● ABOUT THIS EXERCISE: Leaving out all pictures, restate word for word the lines from the one with "lime brick E7:F8" through the last line of the entries.

(Stored items from a collection)
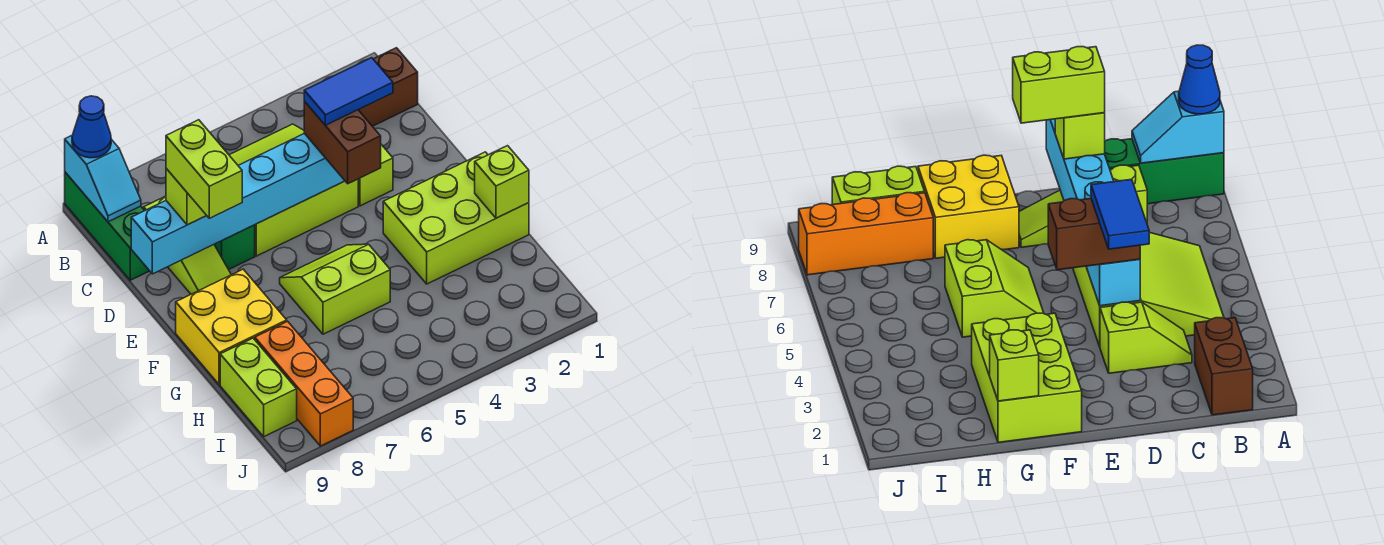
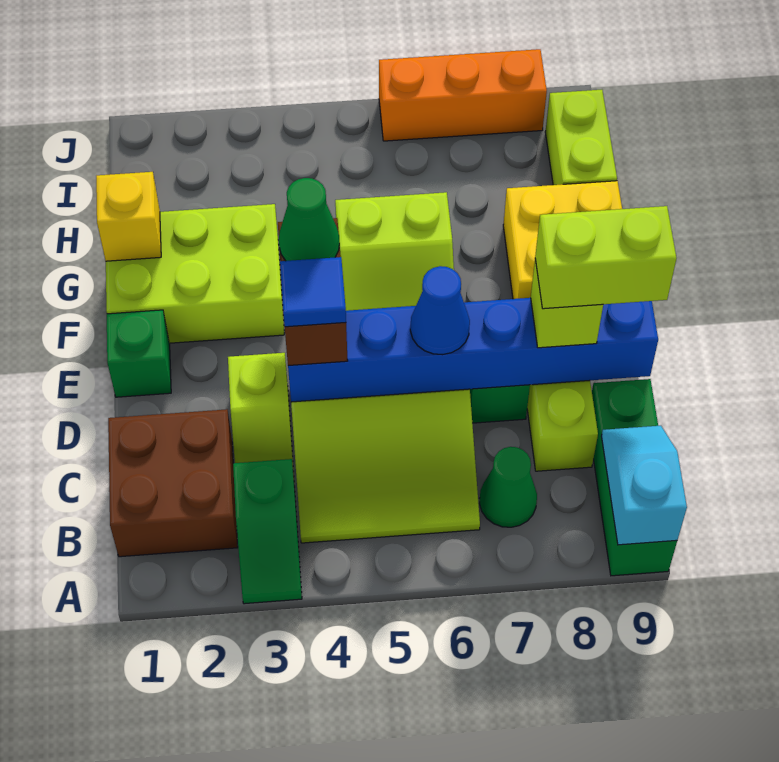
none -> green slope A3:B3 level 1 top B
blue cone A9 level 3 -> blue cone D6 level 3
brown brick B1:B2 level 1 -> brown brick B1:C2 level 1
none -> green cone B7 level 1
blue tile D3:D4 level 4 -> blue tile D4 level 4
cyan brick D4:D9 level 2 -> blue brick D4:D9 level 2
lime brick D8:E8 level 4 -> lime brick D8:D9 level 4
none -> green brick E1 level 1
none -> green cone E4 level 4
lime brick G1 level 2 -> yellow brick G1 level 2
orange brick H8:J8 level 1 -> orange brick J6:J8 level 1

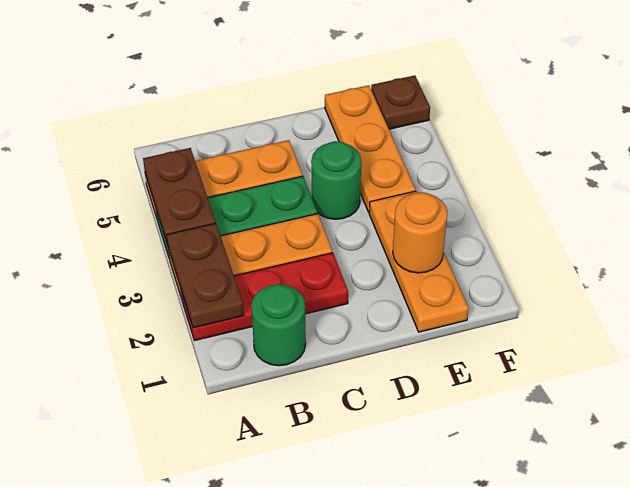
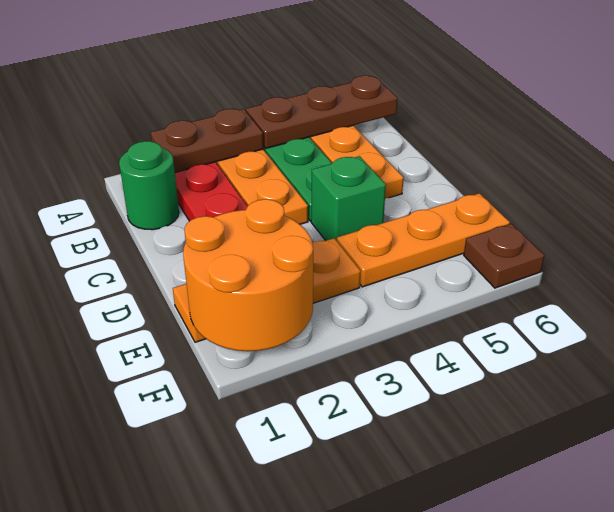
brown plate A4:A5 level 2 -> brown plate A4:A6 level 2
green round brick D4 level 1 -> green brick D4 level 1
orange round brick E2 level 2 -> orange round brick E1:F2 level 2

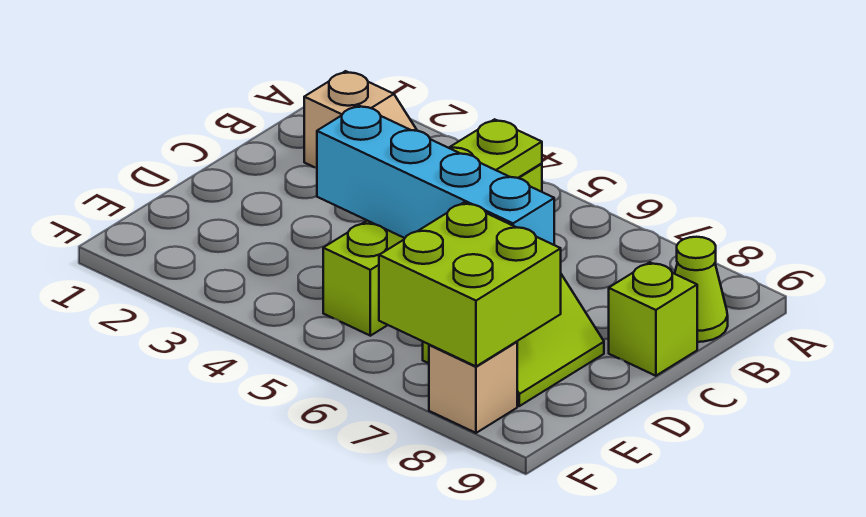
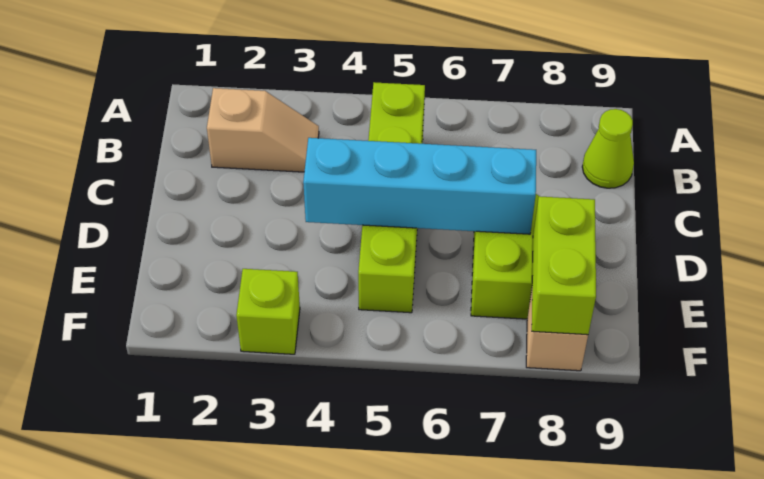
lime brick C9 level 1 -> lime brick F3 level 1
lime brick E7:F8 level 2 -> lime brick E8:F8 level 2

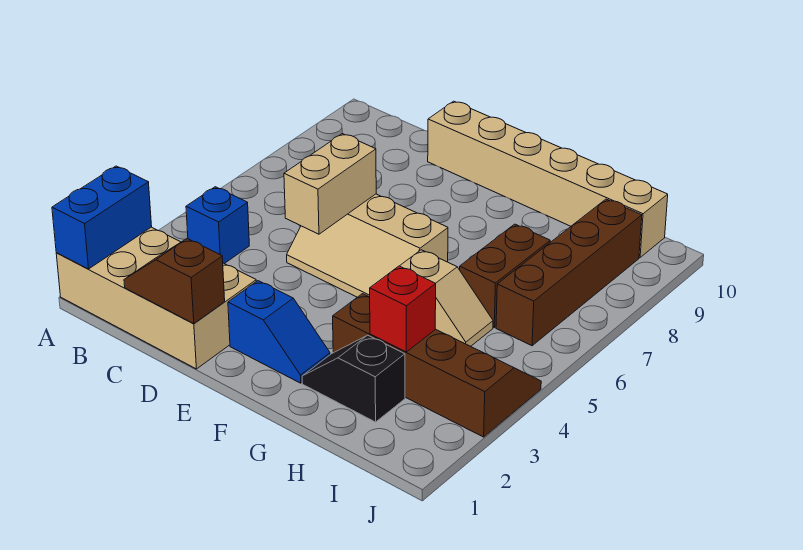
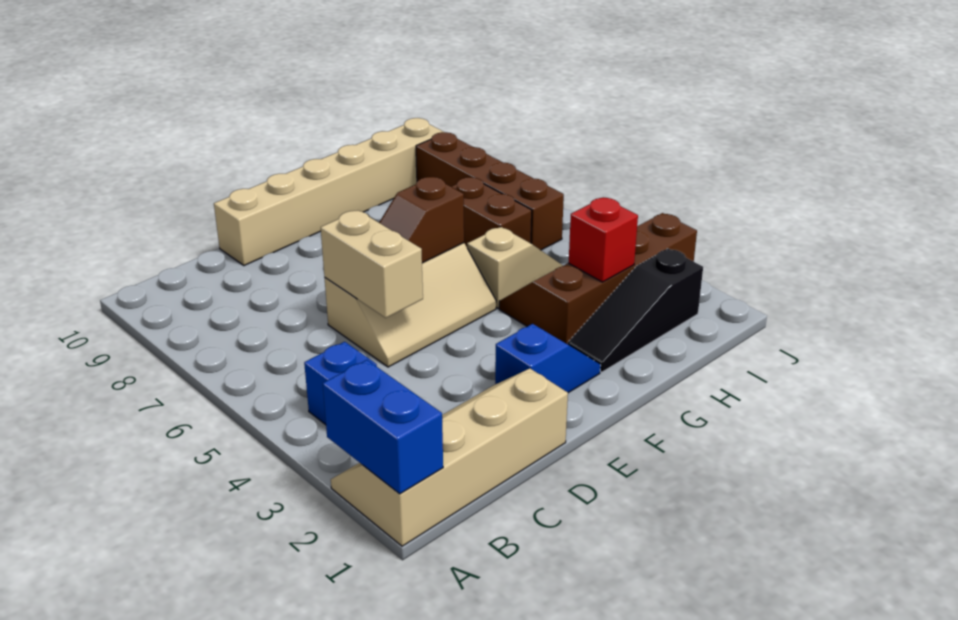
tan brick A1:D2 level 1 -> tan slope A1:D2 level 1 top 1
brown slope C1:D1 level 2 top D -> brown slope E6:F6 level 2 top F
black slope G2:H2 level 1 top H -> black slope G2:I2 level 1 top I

● SOLUTION TO THE EXERCISE:
lime brick E7:F8 level 2 -> lime brick E8:F8 level 2

tan brick A1:D2 level 1 -> tan slope A1:D2 level 1 top 1
brown slope C1:D1 level 2 top D -> brown slope E6:F6 level 2 top F
black slope G2:H2 level 1 top H -> black slope G2:I2 level 1 top I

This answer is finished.